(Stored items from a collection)
__________

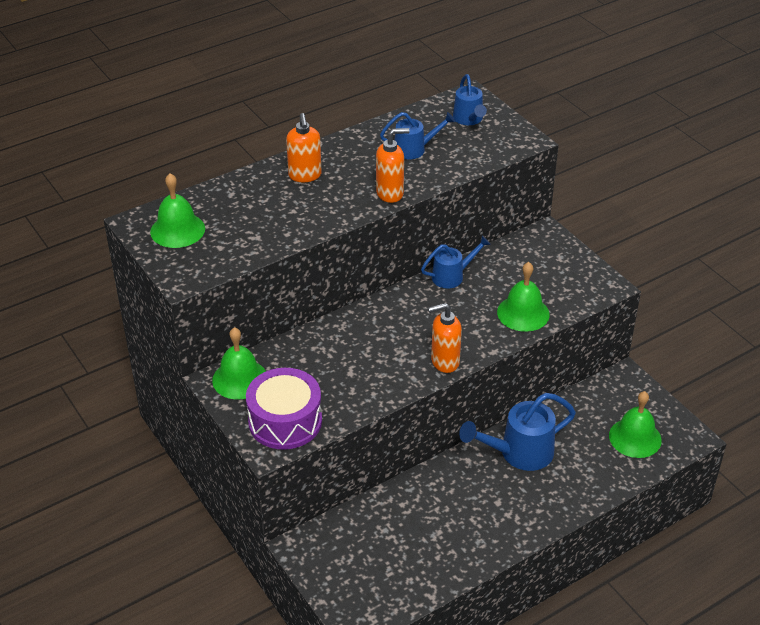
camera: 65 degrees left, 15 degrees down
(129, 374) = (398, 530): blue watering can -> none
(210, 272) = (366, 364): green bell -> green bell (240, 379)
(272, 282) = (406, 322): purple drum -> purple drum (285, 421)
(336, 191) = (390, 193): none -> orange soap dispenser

__________

AIM OF THE EXERCISE:
Omit every picture while printing the data word for word.

TASK RESULT:
camera: 65 degrees left, 15 degrees down
(129, 374) = (398, 530): blue watering can -> none
(210, 272) = (366, 364): green bell -> green bell (240, 379)
(272, 282) = (406, 322): purple drum -> purple drum (285, 421)
(336, 191) = (390, 193): none -> orange soap dispenser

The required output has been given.